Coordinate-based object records

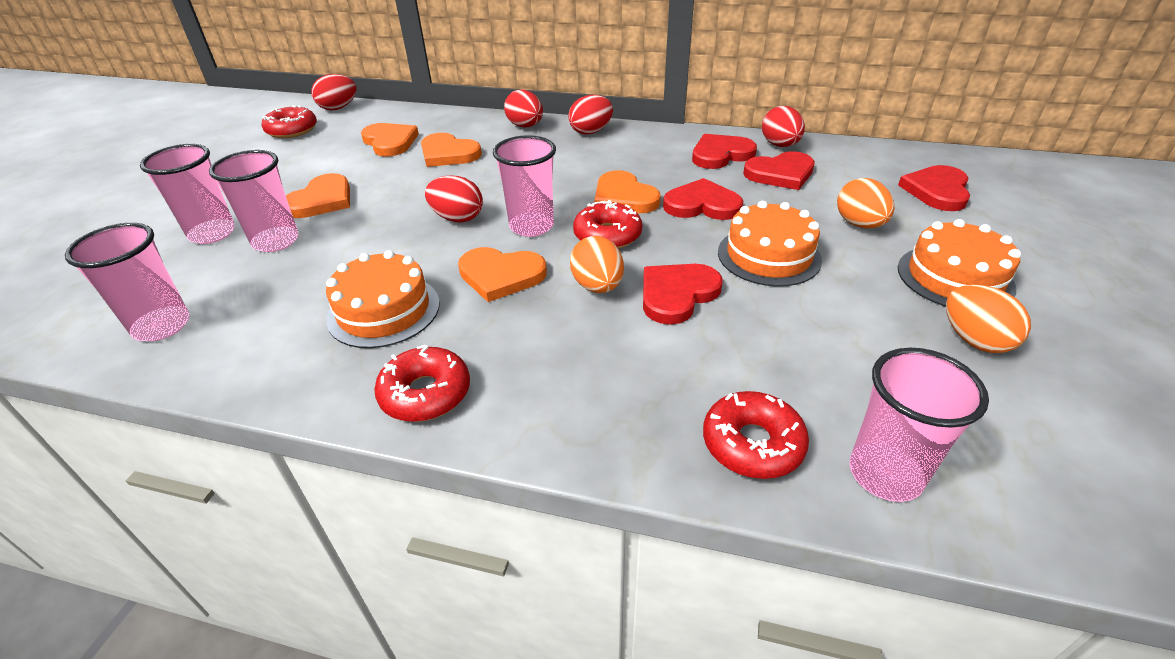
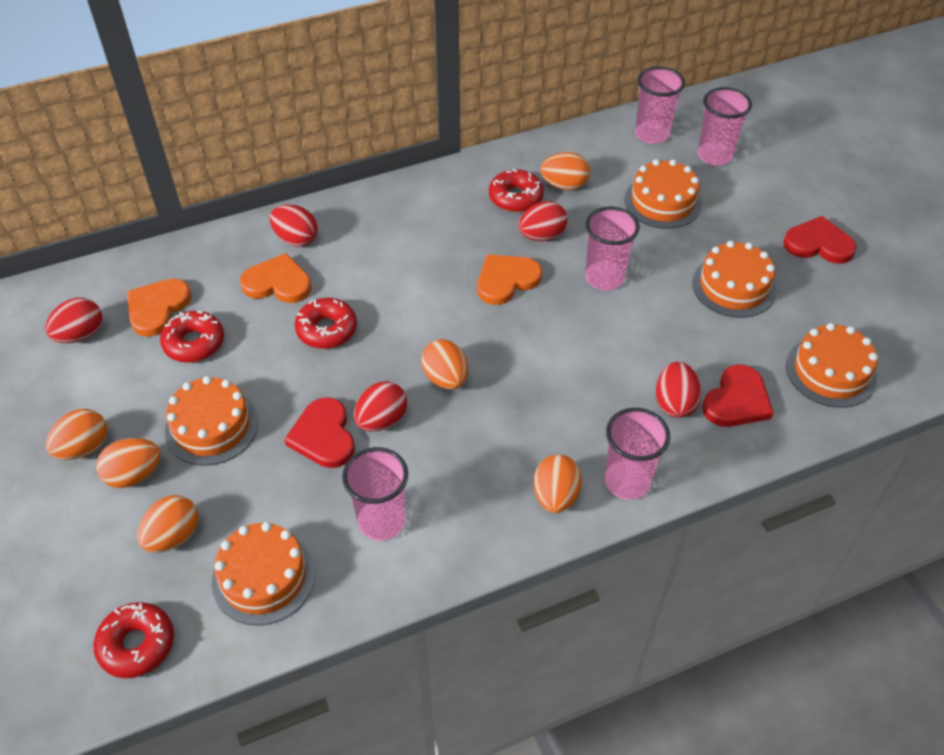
orange cake: 3 -> 5
orange egg: 3 -> 6
orange heart: 5 -> 3
red heart: 5 -> 3

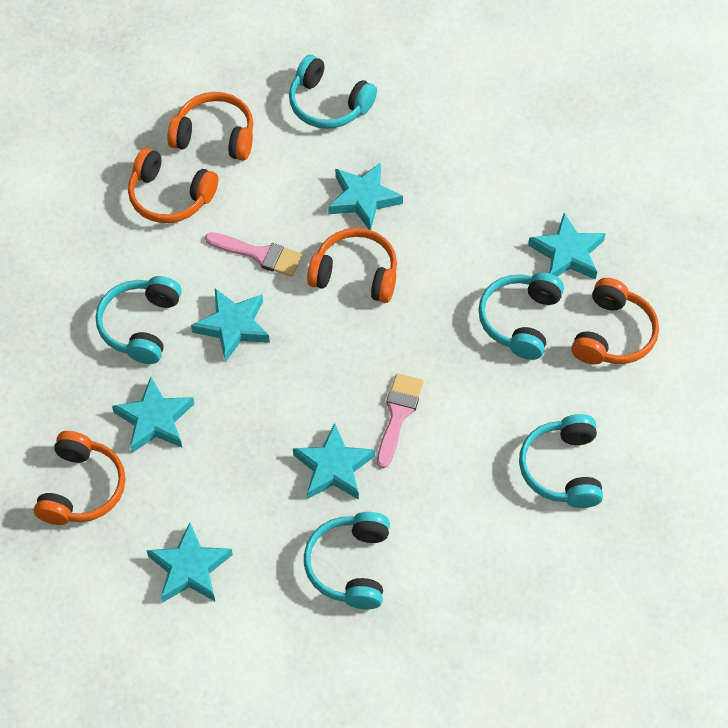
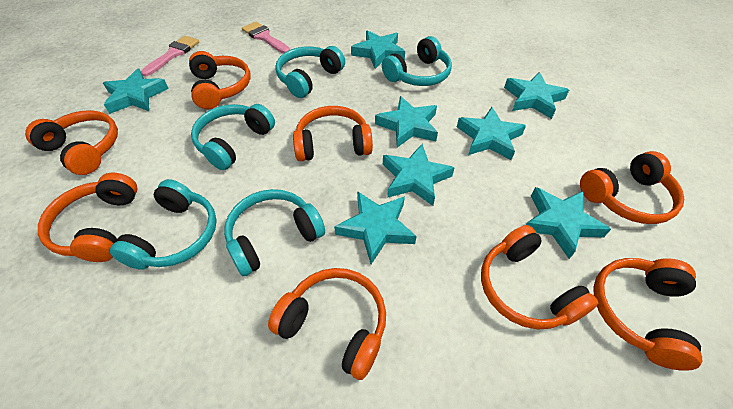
orange headphones: 5 -> 8
turquoise star: 6 -> 8

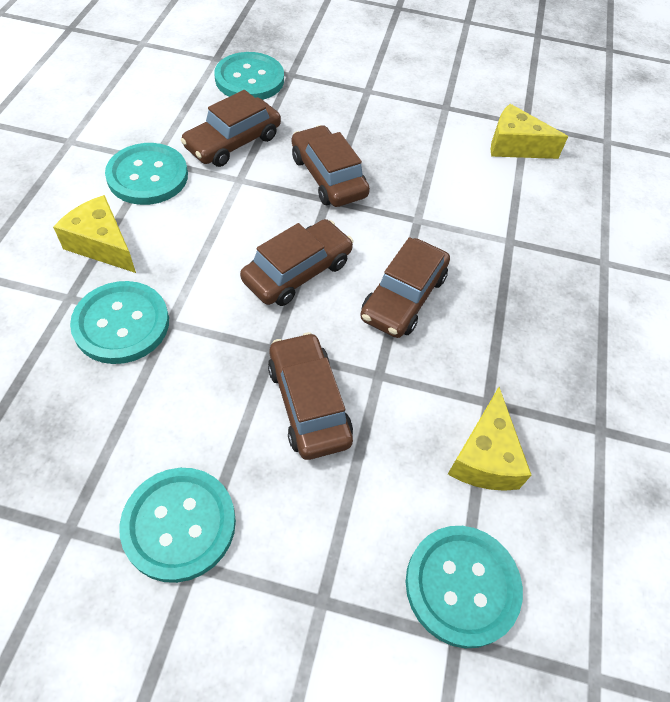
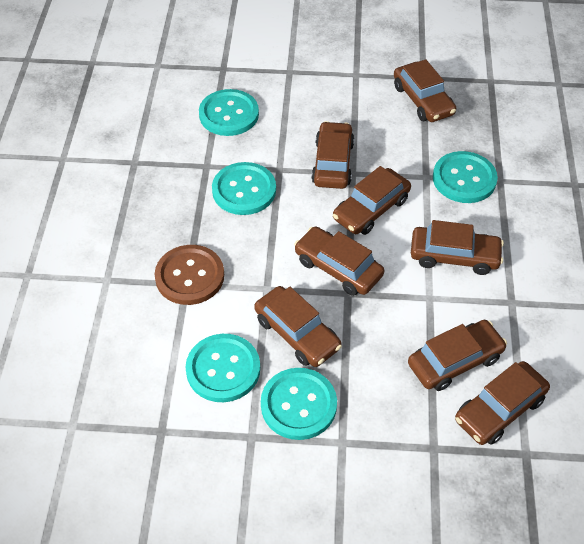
brown button: 0 -> 1
brown car: 5 -> 8
yellow cheese: 3 -> 0

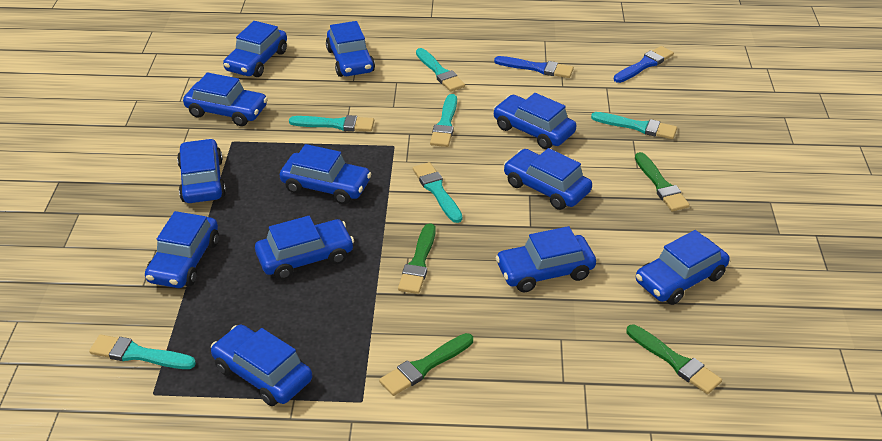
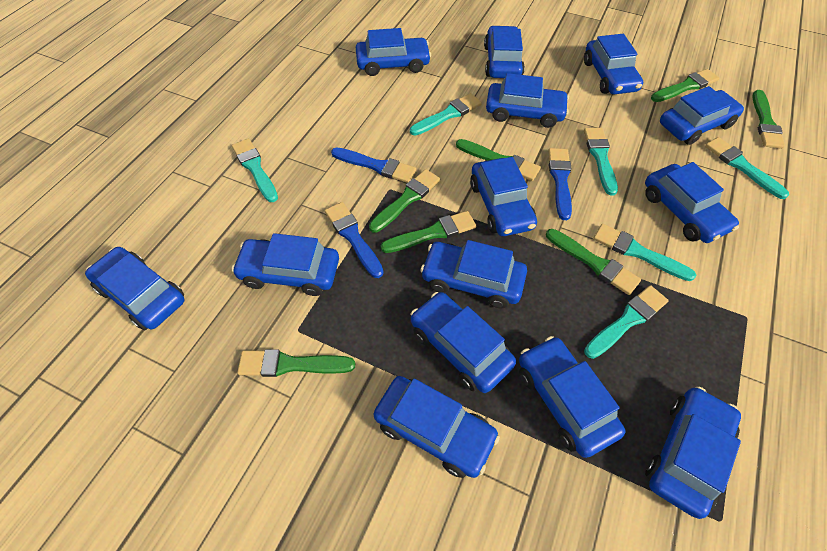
blue brush: 2 -> 3
blue car: 12 -> 14
green brush: 4 -> 7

_Activity_.
Quote, word for word and nothing more, every line from the line with "turquoise star: 6 -> 8" to the end of the entries, including both ends; skip any pictures.

_The completed task_.
turquoise star: 6 -> 8

brown button: 0 -> 1
brown car: 5 -> 8
yellow cheese: 3 -> 0

blue brush: 2 -> 3
blue car: 12 -> 14
green brush: 4 -> 7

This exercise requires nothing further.